[EXERCISE INSTRUCTIONS] Given the entries that follow, write out exactly the lines starting at the one containing "yellow hourglass [158,204,230,269] -> none" and ending at the one containing "none -> orange calculator [323,106,394,140]", both ends included, and only those.

::::::::::

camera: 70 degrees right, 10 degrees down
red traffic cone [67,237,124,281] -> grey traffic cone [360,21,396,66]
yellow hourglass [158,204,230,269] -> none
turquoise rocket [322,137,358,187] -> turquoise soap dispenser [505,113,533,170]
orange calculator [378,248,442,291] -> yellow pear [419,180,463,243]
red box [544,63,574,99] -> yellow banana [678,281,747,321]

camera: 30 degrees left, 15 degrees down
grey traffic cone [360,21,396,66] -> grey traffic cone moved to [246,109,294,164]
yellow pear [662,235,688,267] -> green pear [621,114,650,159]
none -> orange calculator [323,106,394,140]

::::::::::

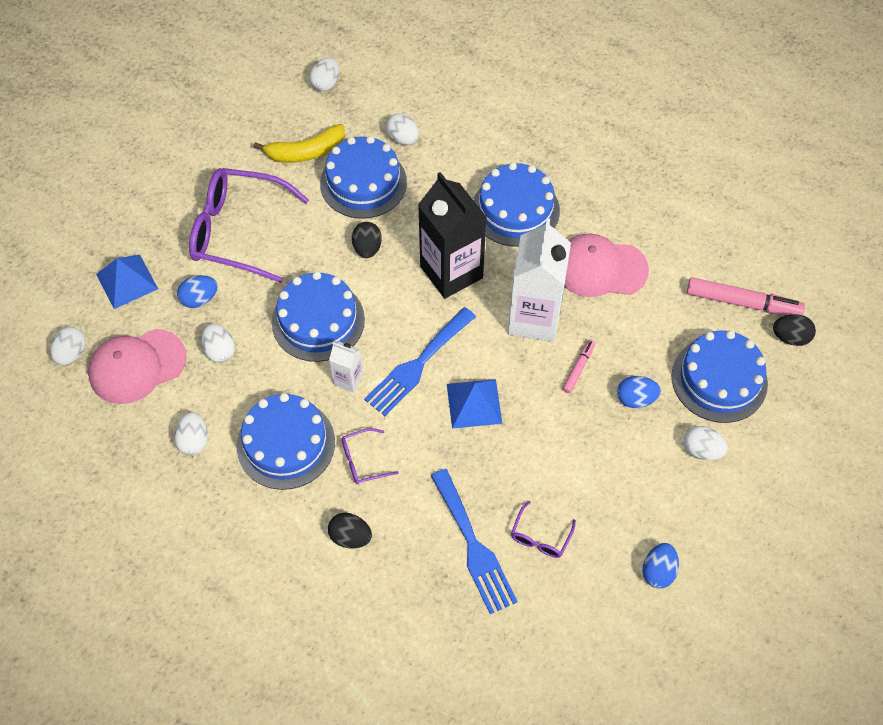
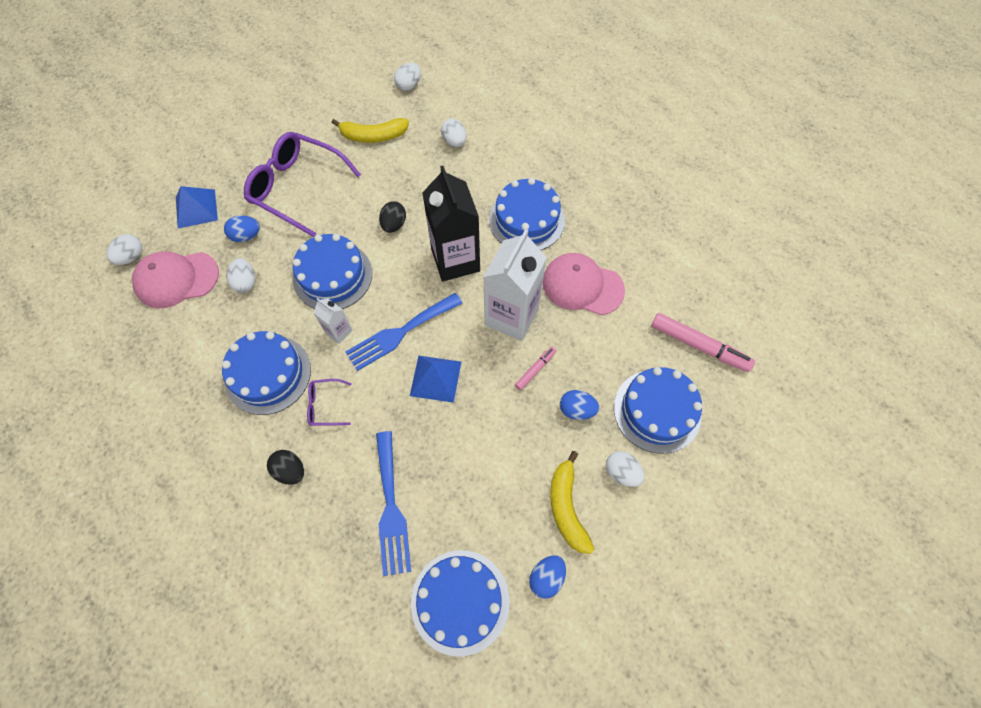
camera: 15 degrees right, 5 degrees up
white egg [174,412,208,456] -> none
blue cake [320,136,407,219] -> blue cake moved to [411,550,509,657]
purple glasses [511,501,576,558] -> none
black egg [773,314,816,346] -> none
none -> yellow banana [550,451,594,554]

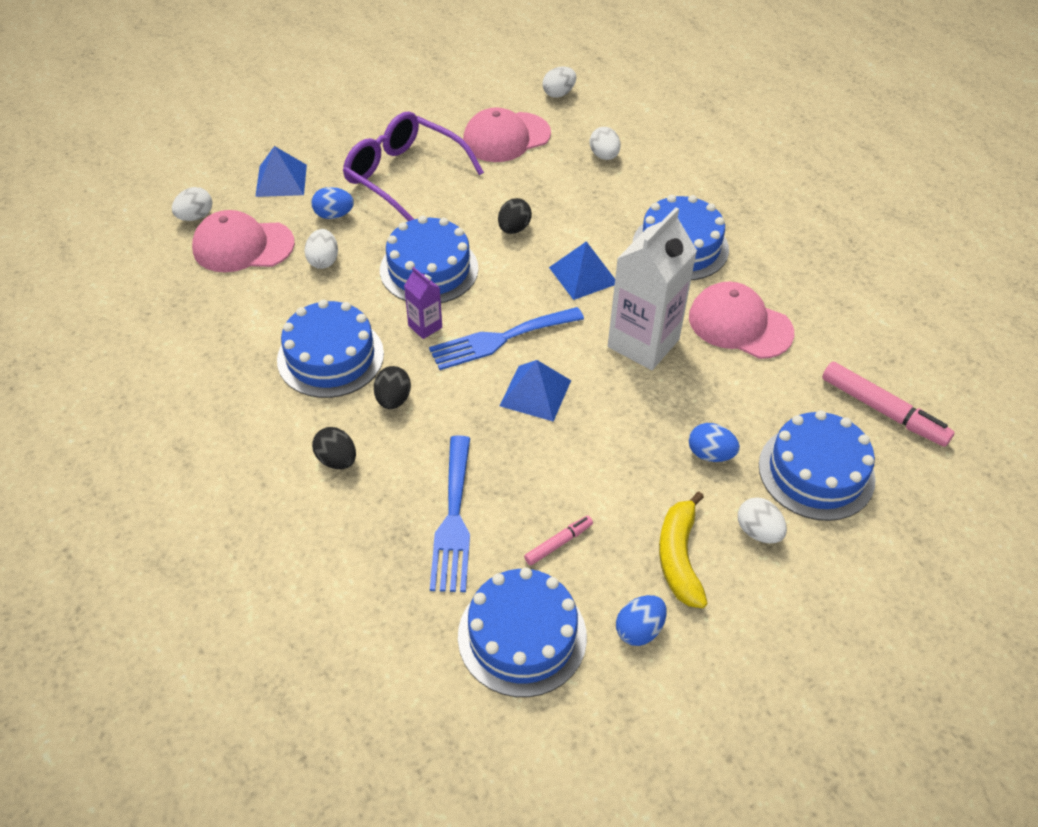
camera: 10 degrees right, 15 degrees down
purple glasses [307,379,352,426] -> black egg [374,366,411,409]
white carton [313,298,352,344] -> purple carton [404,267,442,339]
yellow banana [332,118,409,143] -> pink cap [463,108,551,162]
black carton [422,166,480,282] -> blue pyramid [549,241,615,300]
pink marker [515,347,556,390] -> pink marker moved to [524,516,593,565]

::::::::::

[ANSWER TO THE EXERCISE]
yellow hourglass [158,204,230,269] -> none
turquoise rocket [322,137,358,187] -> turquoise soap dispenser [505,113,533,170]
orange calculator [378,248,442,291] -> yellow pear [419,180,463,243]
red box [544,63,574,99] -> yellow banana [678,281,747,321]

camera: 30 degrees left, 15 degrees down
grey traffic cone [360,21,396,66] -> grey traffic cone moved to [246,109,294,164]
yellow pear [662,235,688,267] -> green pear [621,114,650,159]
none -> orange calculator [323,106,394,140]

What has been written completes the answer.